» Exercise: The data below contains pictures, which are to be skipped; the lines starting at the line with "C5: 330nF (CV, GND) -> 470pF (CV, GND)" and ending at the line with "SW3: button (GND, IC12/TRIG) -> none" are to be output exactly, both ends included.

----- Excerpted data -----

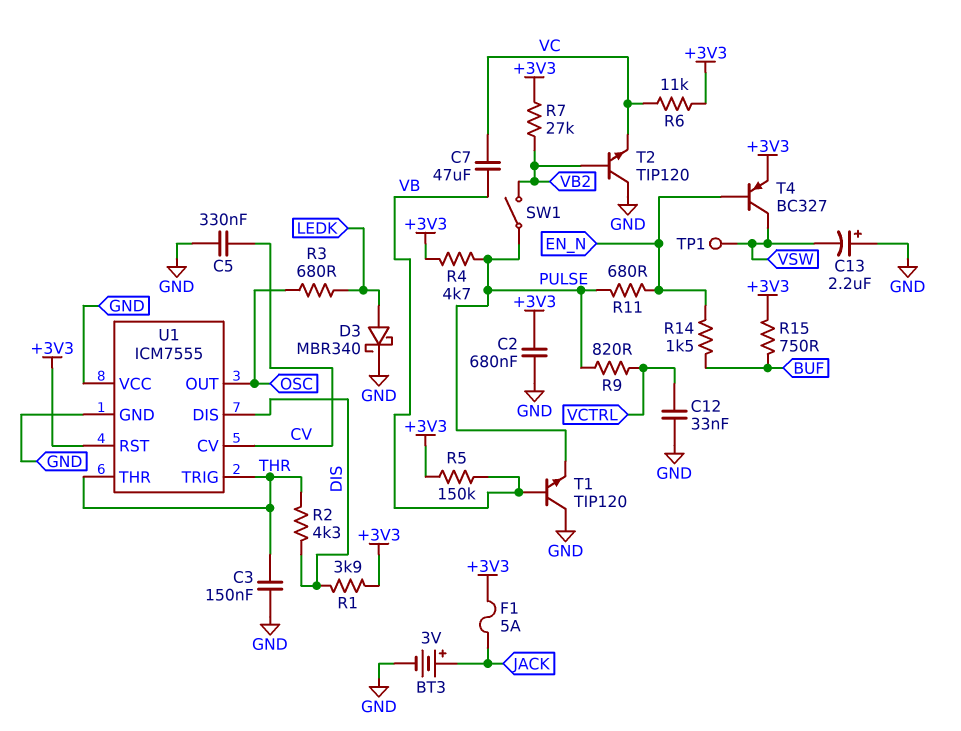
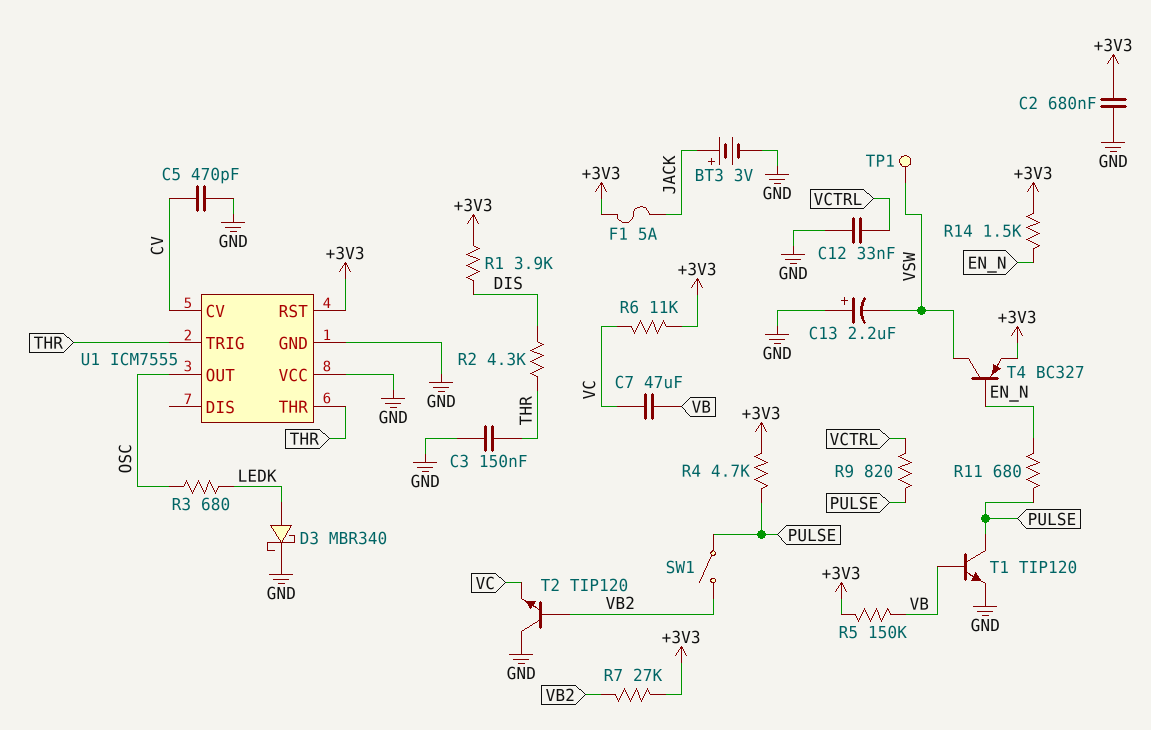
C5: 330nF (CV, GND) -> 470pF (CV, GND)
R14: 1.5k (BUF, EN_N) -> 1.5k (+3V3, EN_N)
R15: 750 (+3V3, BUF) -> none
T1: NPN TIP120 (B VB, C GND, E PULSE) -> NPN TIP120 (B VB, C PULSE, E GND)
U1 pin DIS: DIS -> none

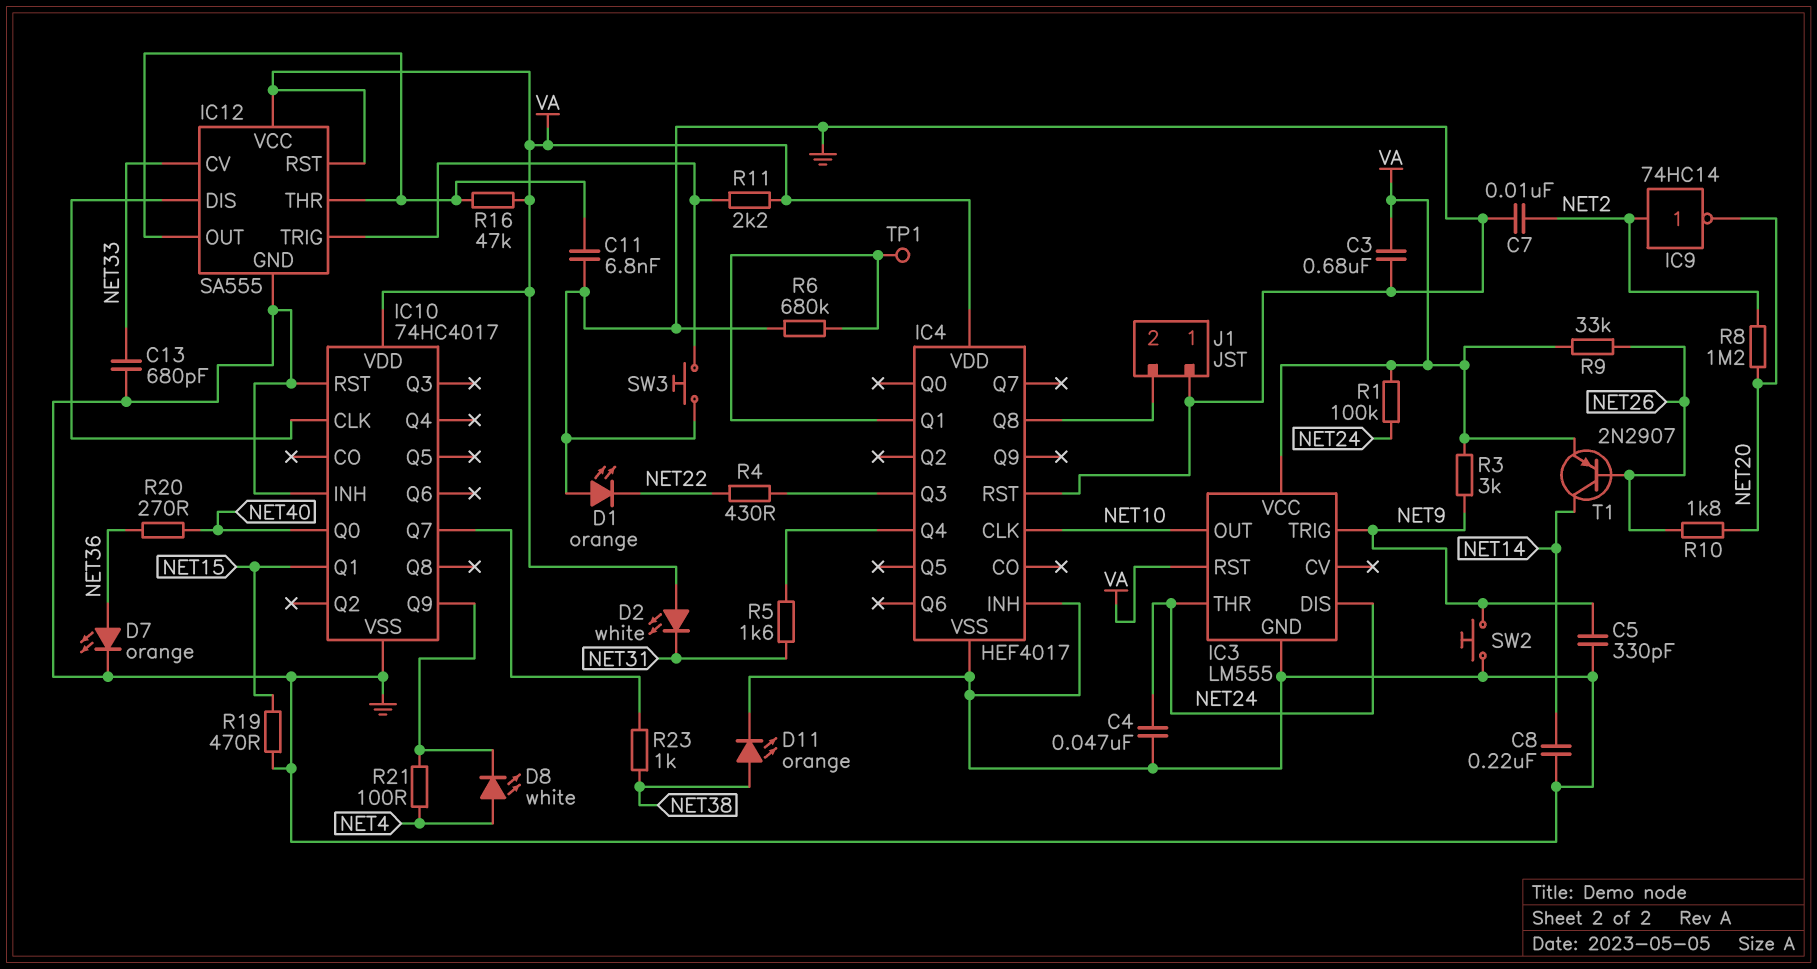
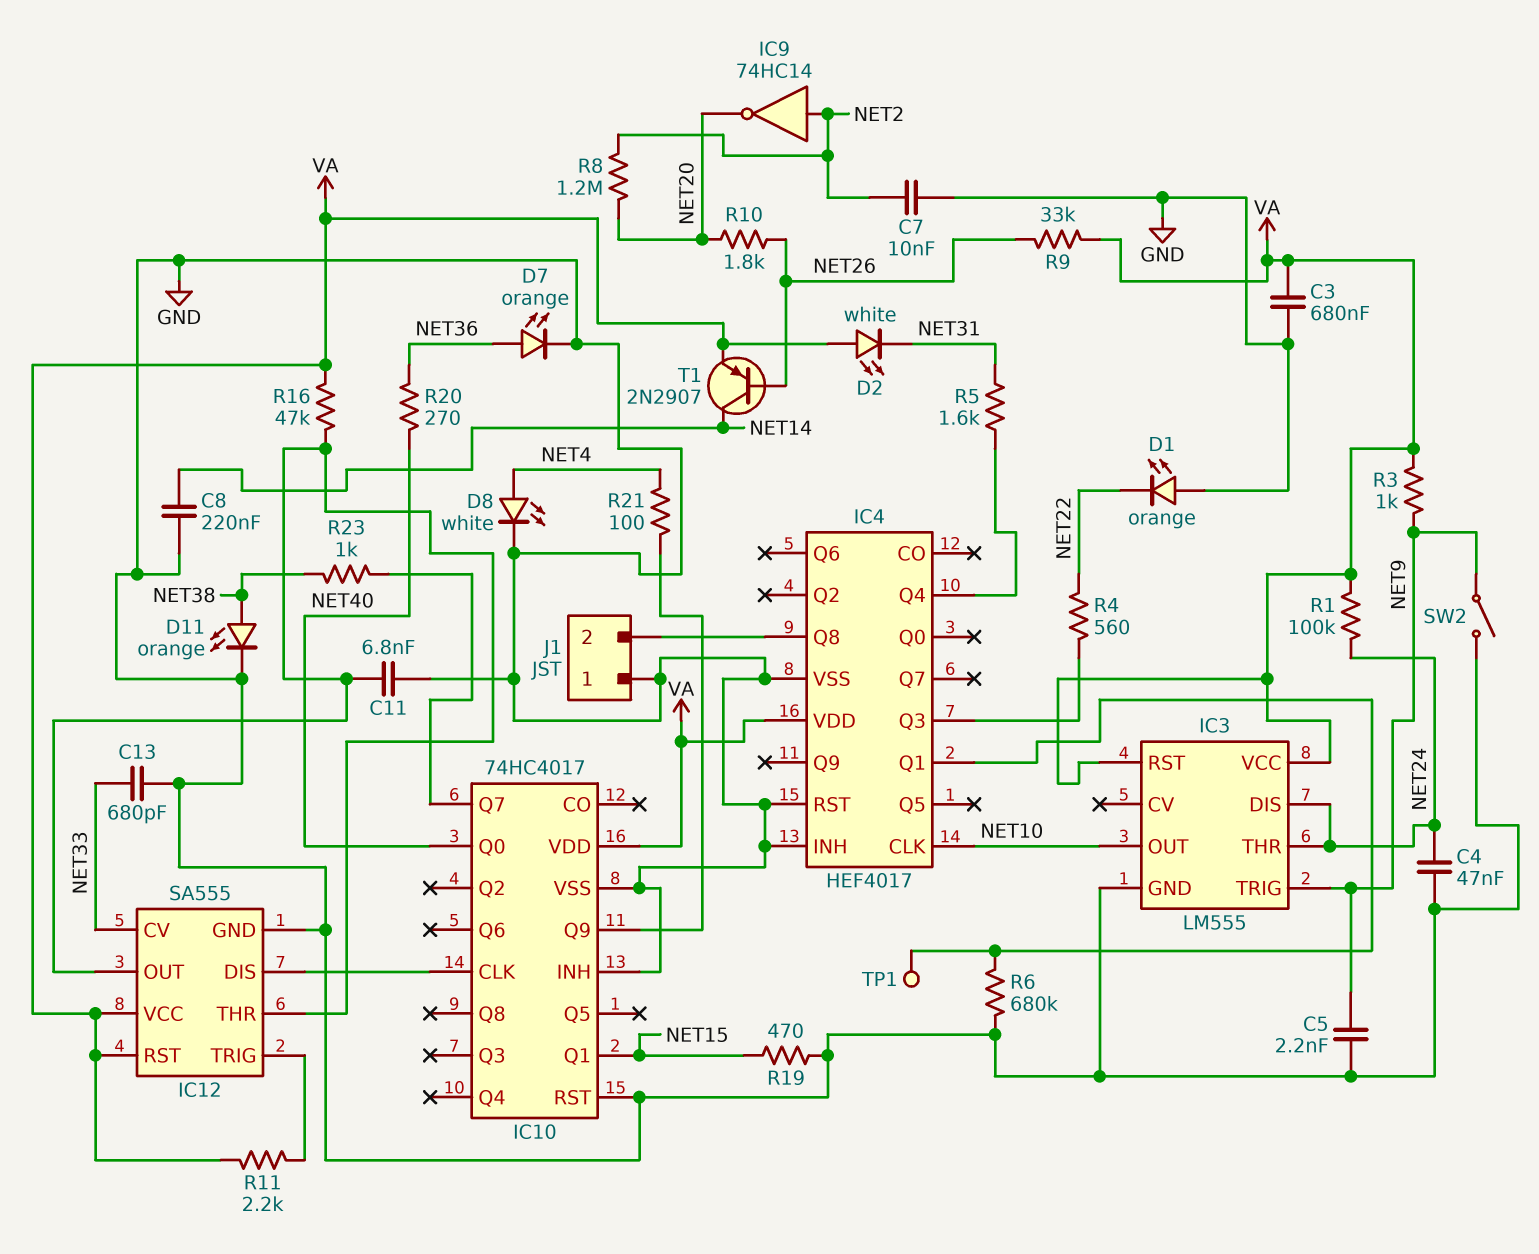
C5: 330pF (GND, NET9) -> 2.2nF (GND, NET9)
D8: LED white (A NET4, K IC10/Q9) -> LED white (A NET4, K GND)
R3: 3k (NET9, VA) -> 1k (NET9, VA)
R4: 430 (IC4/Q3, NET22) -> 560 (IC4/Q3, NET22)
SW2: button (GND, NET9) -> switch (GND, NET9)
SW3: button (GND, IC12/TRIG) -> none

-----
----- Excerpted data -----

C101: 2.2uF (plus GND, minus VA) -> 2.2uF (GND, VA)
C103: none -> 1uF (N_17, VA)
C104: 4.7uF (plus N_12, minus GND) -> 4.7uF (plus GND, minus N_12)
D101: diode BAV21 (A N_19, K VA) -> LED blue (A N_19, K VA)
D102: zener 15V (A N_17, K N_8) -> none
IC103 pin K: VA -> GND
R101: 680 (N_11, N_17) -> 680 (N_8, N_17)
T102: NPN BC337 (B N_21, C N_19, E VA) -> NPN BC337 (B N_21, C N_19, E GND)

-----

» Solution for this problem:
C5: 330nF (CV, GND) -> 470pF (CV, GND)
R14: 1.5k (BUF, EN_N) -> 1.5k (+3V3, EN_N)
R15: 750 (+3V3, BUF) -> none
T1: NPN TIP120 (B VB, C GND, E PULSE) -> NPN TIP120 (B VB, C PULSE, E GND)
U1 pin DIS: DIS -> none

C5: 330pF (GND, NET9) -> 2.2nF (GND, NET9)
D8: LED white (A NET4, K IC10/Q9) -> LED white (A NET4, K GND)
R3: 3k (NET9, VA) -> 1k (NET9, VA)
R4: 430 (IC4/Q3, NET22) -> 560 (IC4/Q3, NET22)
SW2: button (GND, NET9) -> switch (GND, NET9)
SW3: button (GND, IC12/TRIG) -> none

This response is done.